* [PROVIDED RECORDS]
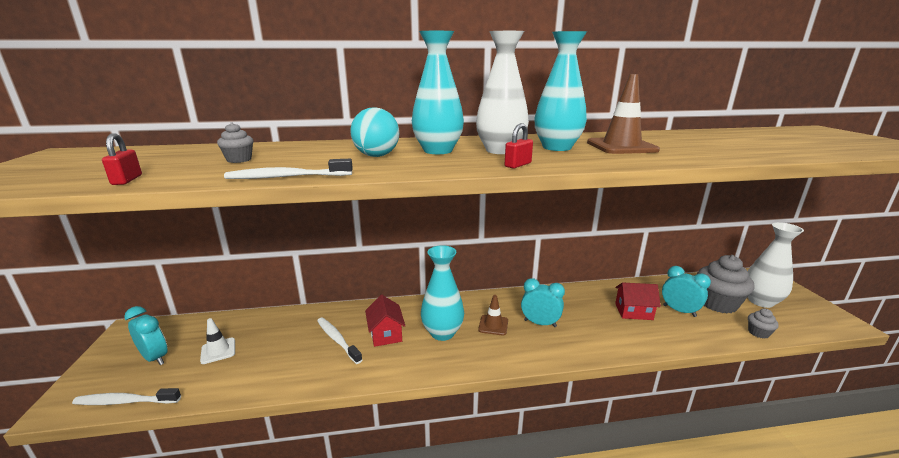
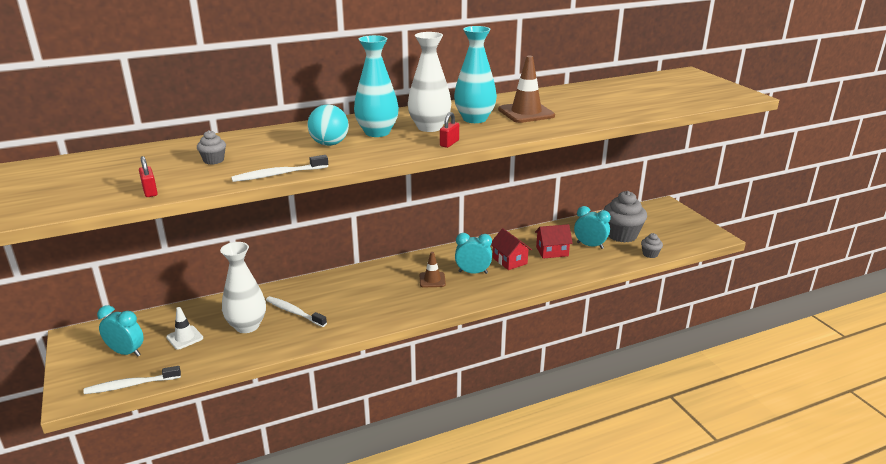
camera: 15 degrees left, 5 degrees up
(386, 334) = (337, 301): red house -> red house (509, 261)
(442, 333) = (388, 292): turquoise vase -> none
(760, 301) = (657, 228): white vase -> white vase (247, 326)

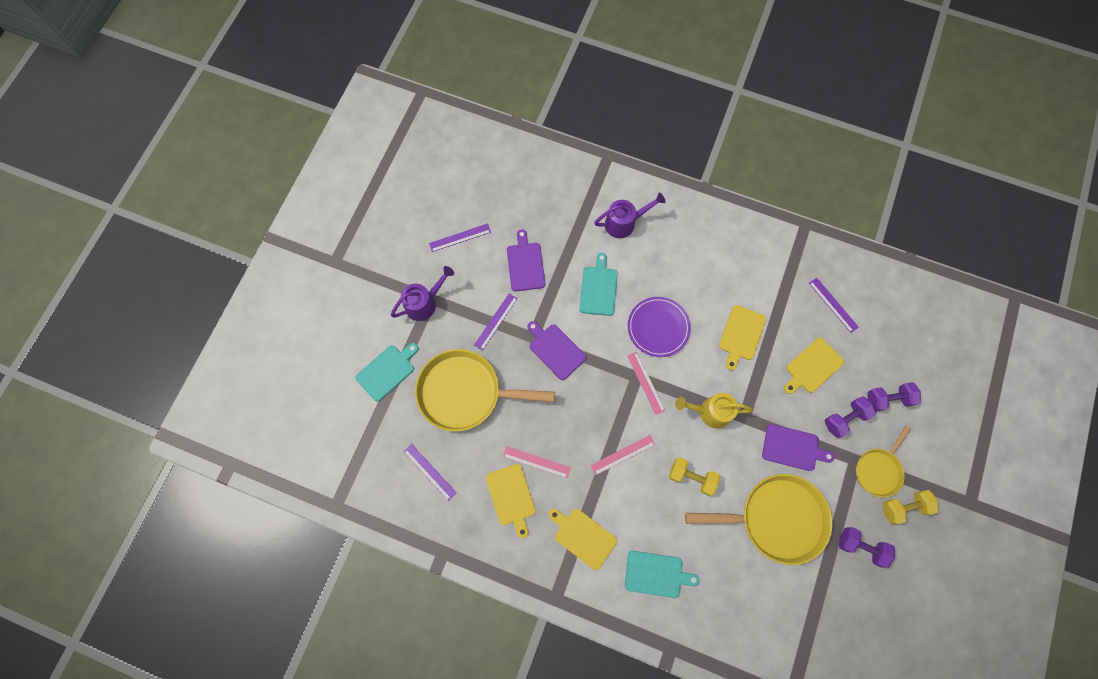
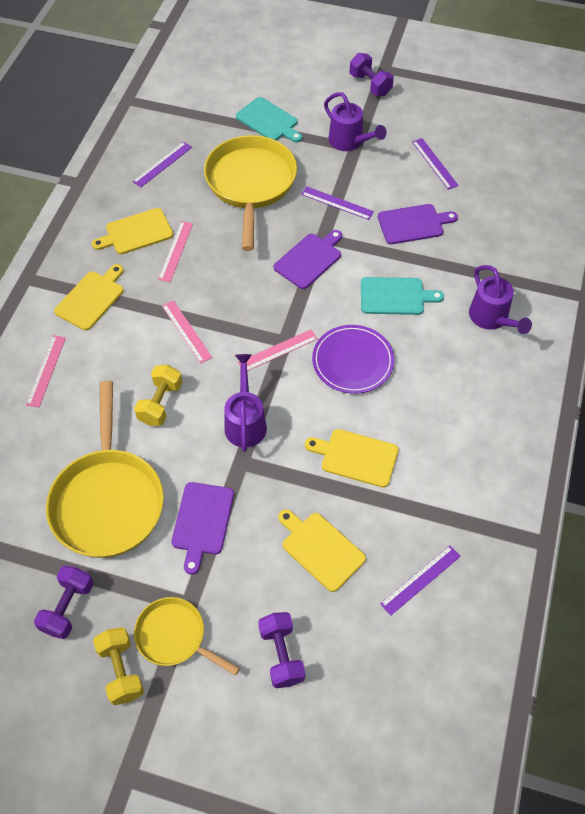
camera: 85 degrees right, 15 degrees down
(656, 574) = (46, 370): turquoise cutting board -> pink ruler
(710, 412) = (245, 421): yellow watering can -> purple watering can
(844, 419) = (247, 591): purple dumbbell -> purple dumbbell (370, 85)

* [EXERCISE REQUIREMENTS]
A bare number should be your reply: how many lines in the entries above include the word "degrees".

* [SOLUTION TO THIS EXERCISE]
2